(INFORMATION PROVIDED Opens)
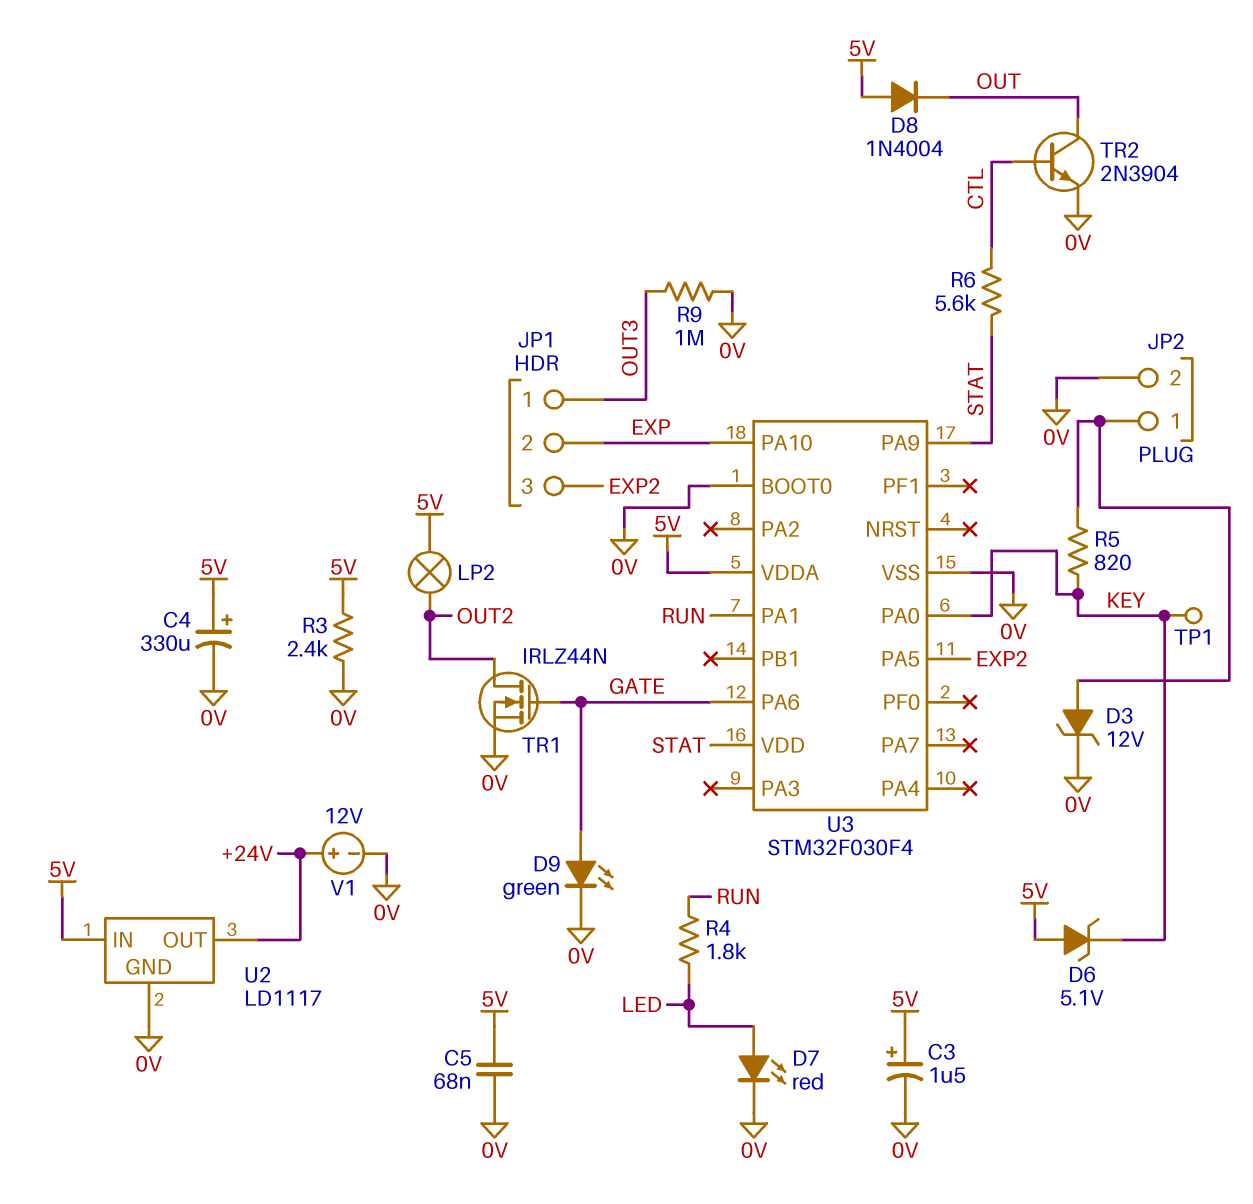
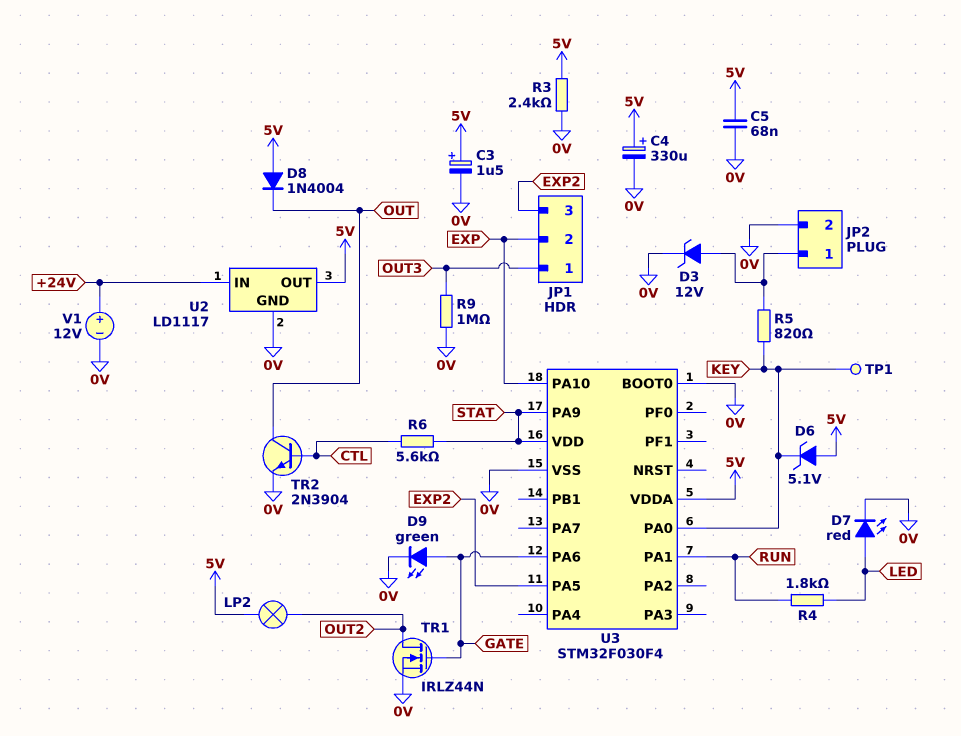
U2 pin IN: 5V -> +24V
U2 pin OUT: +24V -> 5V

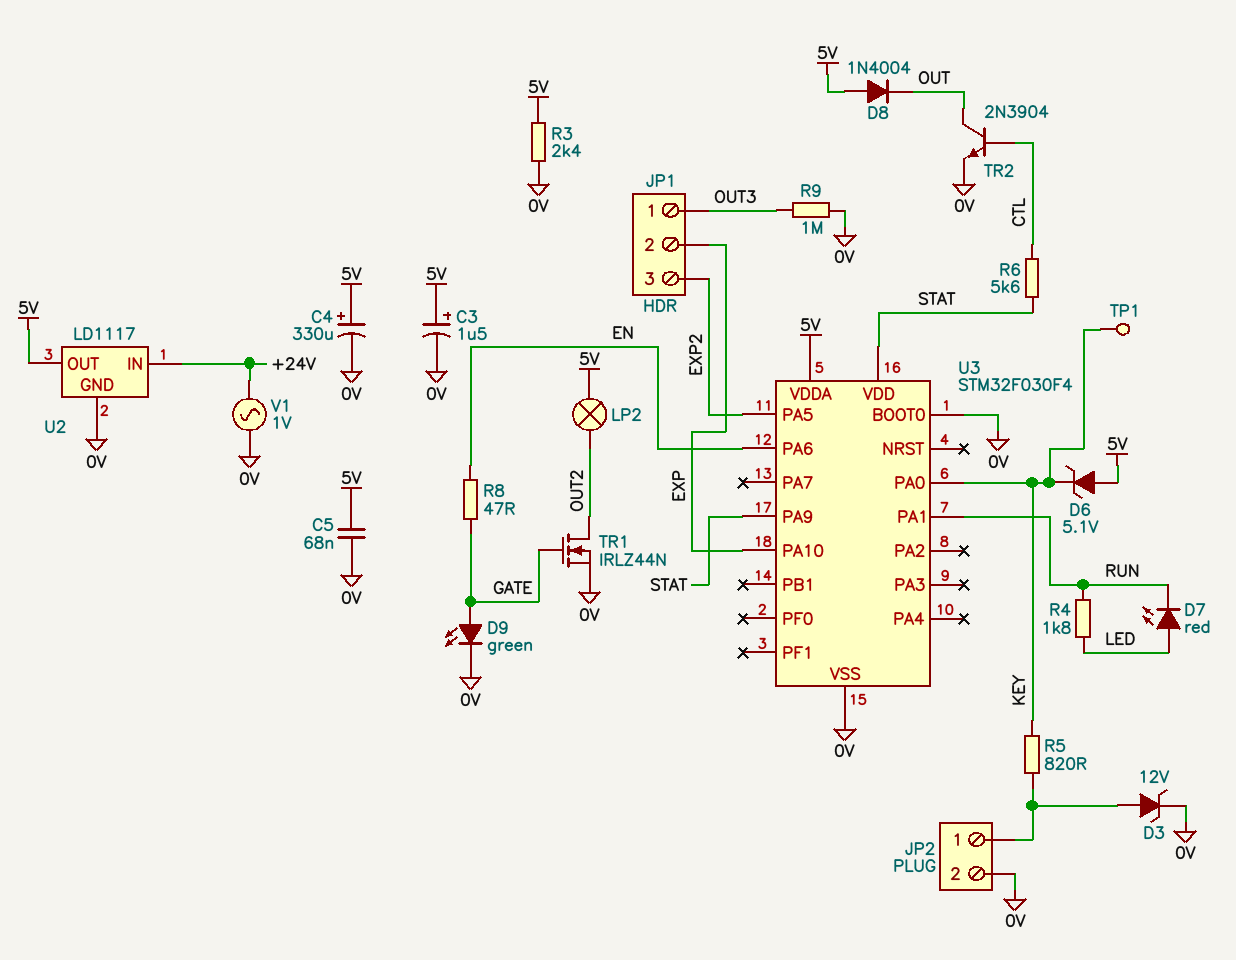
D7: LED red (A LED, K 0V) -> LED red (A LED, K RUN)
R8: none -> 47 (EN, GATE)
U3 pin PA6: GATE -> EN
V1: 12V (plus +24V, minus 0V) -> AC 1V (+24V, 0V)

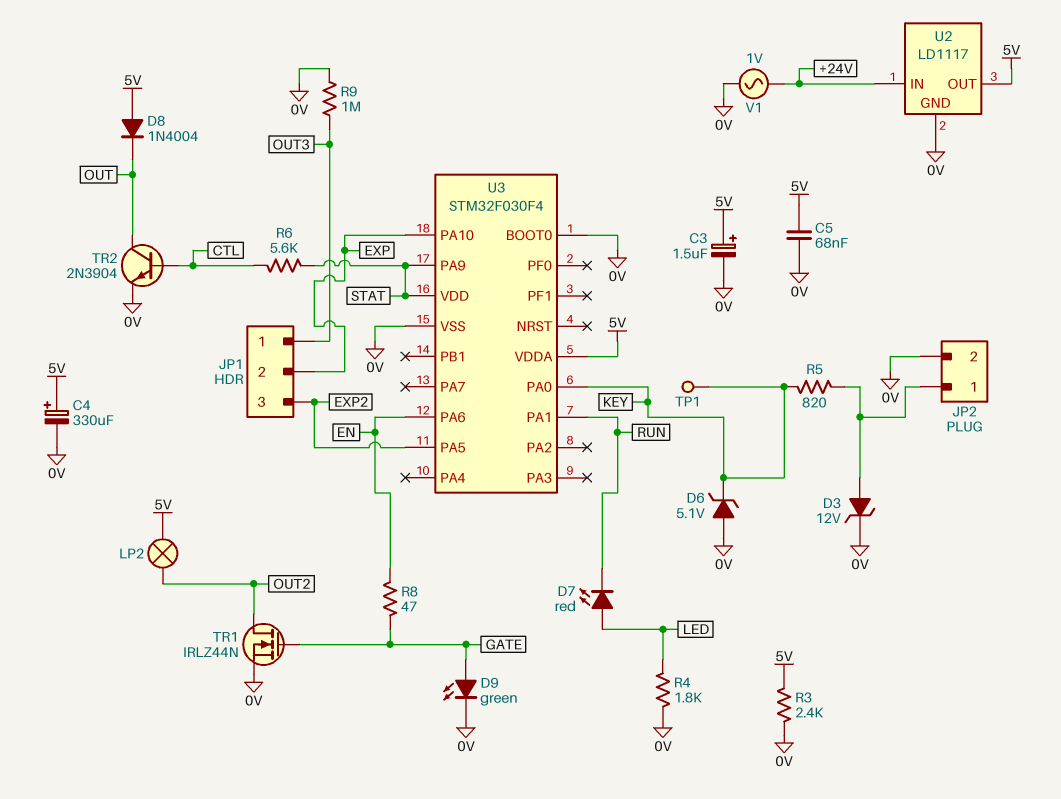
D6: zener 5.1V (A 5V, K KEY) -> zener 5.1V (A 0V, K KEY)
R4: 1.8k (LED, RUN) -> 1.8k (0V, LED)

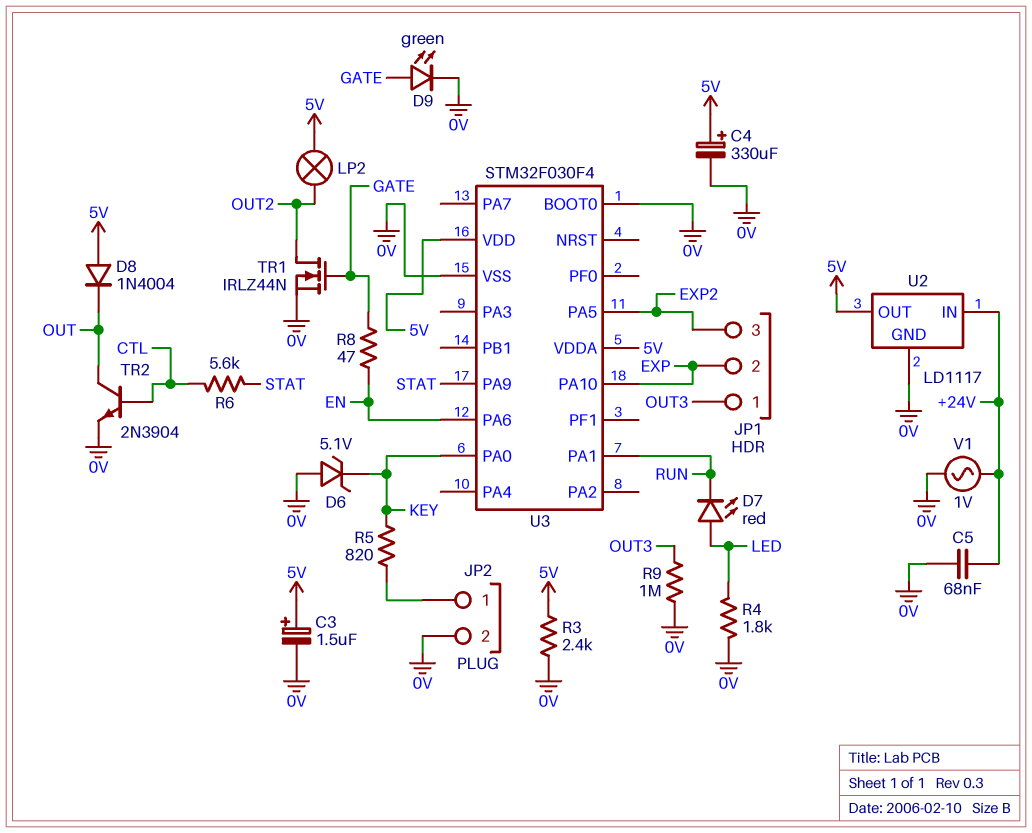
C5: 68nF (0V, 5V) -> 68nF (+24V, 0V)
D3: zener 12V (A JP2/1, K 0V) -> none
TP1: test point (KEY) -> none
U3 pin VDD: STAT -> 5V

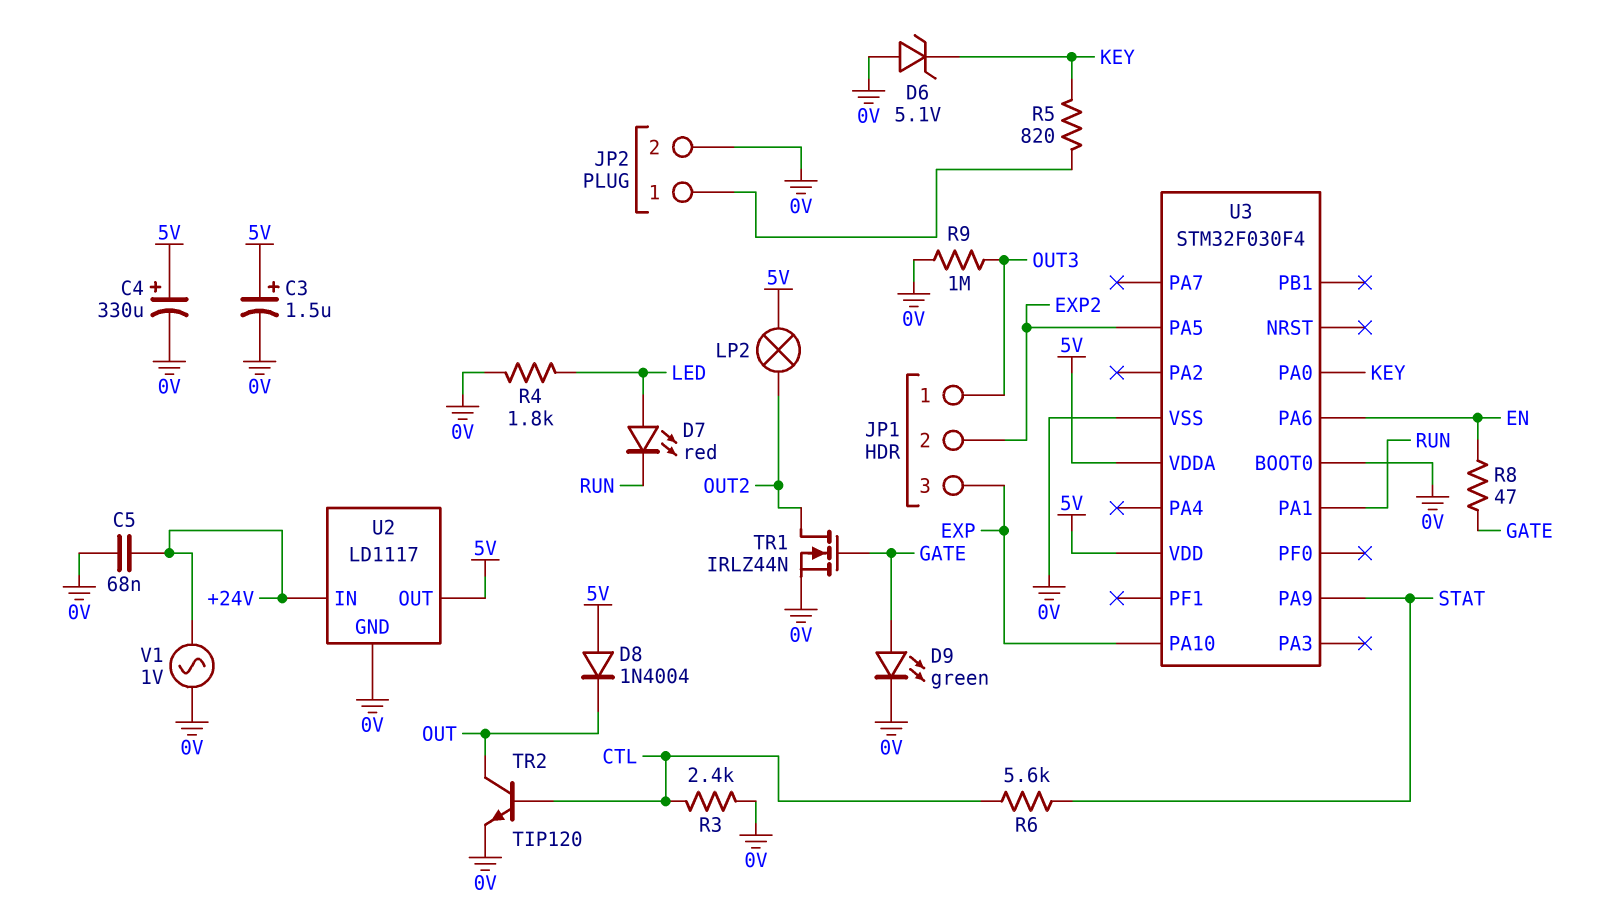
JP1 pin 2: EXP -> EXP2
JP1 pin 3: EXP2 -> EXP
R3: 2.4k (0V, 5V) -> 2.4k (0V, CTL)
TR2: NPN 2N3904 (B CTL, C OUT, E 0V) -> NPN TIP120 (B CTL, C OUT, E 0V)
(INFORMATION PROVIDED Closes)
--- WORK ITEM ---
Take the line with "TP1: test point (KEY) -> none" and each line after it through the end of the material above, and reproduce them exactly, both ends included, without pictures.

--- TASK RESPONSE ---
TP1: test point (KEY) -> none
U3 pin VDD: STAT -> 5V

JP1 pin 2: EXP -> EXP2
JP1 pin 3: EXP2 -> EXP
R3: 2.4k (0V, 5V) -> 2.4k (0V, CTL)
TR2: NPN 2N3904 (B CTL, C OUT, E 0V) -> NPN TIP120 (B CTL, C OUT, E 0V)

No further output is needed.